┌────────

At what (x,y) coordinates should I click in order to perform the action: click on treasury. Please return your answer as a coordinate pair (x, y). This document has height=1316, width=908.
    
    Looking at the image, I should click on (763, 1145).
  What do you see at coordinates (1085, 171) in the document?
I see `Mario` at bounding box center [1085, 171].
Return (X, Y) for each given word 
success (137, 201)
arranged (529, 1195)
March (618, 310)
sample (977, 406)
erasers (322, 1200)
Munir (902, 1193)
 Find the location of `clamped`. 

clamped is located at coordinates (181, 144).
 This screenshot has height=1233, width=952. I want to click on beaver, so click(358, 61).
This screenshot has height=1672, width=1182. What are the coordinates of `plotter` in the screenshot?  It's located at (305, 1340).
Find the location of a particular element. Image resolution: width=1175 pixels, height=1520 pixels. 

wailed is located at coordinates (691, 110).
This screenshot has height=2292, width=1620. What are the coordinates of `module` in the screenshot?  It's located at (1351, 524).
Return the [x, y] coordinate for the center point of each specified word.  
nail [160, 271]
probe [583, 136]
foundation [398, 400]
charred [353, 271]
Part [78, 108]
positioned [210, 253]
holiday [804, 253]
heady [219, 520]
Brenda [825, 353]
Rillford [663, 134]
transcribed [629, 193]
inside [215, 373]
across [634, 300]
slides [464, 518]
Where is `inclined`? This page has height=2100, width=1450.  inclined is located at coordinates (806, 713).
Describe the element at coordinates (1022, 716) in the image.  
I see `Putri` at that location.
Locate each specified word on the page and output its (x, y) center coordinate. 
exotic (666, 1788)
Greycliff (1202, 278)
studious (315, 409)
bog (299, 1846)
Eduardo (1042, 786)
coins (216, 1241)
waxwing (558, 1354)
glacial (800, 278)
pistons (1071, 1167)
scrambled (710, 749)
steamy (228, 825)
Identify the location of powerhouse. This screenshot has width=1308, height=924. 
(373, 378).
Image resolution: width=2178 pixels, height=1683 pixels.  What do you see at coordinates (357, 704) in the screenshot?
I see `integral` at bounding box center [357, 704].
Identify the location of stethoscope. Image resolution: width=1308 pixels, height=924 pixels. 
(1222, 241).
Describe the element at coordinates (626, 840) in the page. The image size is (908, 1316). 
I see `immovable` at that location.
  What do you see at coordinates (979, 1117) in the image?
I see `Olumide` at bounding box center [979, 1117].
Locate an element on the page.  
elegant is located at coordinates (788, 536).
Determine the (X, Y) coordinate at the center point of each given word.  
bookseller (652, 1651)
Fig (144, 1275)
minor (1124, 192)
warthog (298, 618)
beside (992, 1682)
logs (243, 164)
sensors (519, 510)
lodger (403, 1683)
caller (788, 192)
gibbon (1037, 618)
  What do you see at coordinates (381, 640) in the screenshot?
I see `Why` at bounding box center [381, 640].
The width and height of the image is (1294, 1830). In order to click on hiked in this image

└────────

- _Goal of the exercise_
Type out all of the material above word for word, from the first line to the last.

- _Answer below_
At what (x,y) coordinates should I click in order to perform the action: click on treasury. Please return your answer as a coordinate pair (x, y). This document has height=1316, width=908.
    
    Looking at the image, I should click on (763, 1145).
  What do you see at coordinates (1085, 171) in the document?
I see `Mario` at bounding box center [1085, 171].
Return (X, Y) for each given word 
success (137, 201)
arranged (529, 1195)
March (618, 310)
sample (977, 406)
erasers (322, 1200)
Munir (902, 1193)
 Find the location of `clamped`. 

clamped is located at coordinates (181, 144).
 This screenshot has height=1233, width=952. I want to click on beaver, so click(358, 61).
This screenshot has height=1672, width=1182. What are the coordinates of `plotter` in the screenshot?  It's located at (305, 1340).
Find the location of a particular element. Image resolution: width=1175 pixels, height=1520 pixels. 

wailed is located at coordinates (691, 110).
This screenshot has height=2292, width=1620. What are the coordinates of `module` in the screenshot?  It's located at (1351, 524).
Return the [x, y] coordinate for the center point of each specified word.  
nail [160, 271]
probe [583, 136]
foundation [398, 400]
charred [353, 271]
Part [78, 108]
positioned [210, 253]
holiday [804, 253]
heady [219, 520]
Brenda [825, 353]
Rillford [663, 134]
transcribed [629, 193]
inside [215, 373]
across [634, 300]
slides [464, 518]
Where is `inclined`? This page has height=2100, width=1450.  inclined is located at coordinates (806, 713).
Describe the element at coordinates (1022, 716) in the image.  
I see `Putri` at that location.
Locate each specified word on the page and output its (x, y) center coordinate. 
exotic (666, 1788)
Greycliff (1202, 278)
studious (315, 409)
bog (299, 1846)
Eduardo (1042, 786)
coins (216, 1241)
waxwing (558, 1354)
glacial (800, 278)
pistons (1071, 1167)
scrambled (710, 749)
steamy (228, 825)
Identify the location of powerhouse. This screenshot has width=1308, height=924. 
(373, 378).
Image resolution: width=2178 pixels, height=1683 pixels.  What do you see at coordinates (357, 704) in the screenshot?
I see `integral` at bounding box center [357, 704].
Identify the location of stethoscope. Image resolution: width=1308 pixels, height=924 pixels. 
(1222, 241).
Describe the element at coordinates (626, 840) in the page. The image size is (908, 1316). 
I see `immovable` at that location.
  What do you see at coordinates (979, 1117) in the image?
I see `Olumide` at bounding box center [979, 1117].
Locate an element on the page.  
elegant is located at coordinates (788, 536).
Determine the (X, Y) coordinate at the center point of each given word.  
bookseller (652, 1651)
Fig (144, 1275)
minor (1124, 192)
warthog (298, 618)
beside (992, 1682)
logs (243, 164)
sensors (519, 510)
lodger (403, 1683)
caller (788, 192)
gibbon (1037, 618)
  What do you see at coordinates (381, 640) in the screenshot?
I see `Why` at bounding box center [381, 640].
The width and height of the image is (1294, 1830). In order to click on hiked in this image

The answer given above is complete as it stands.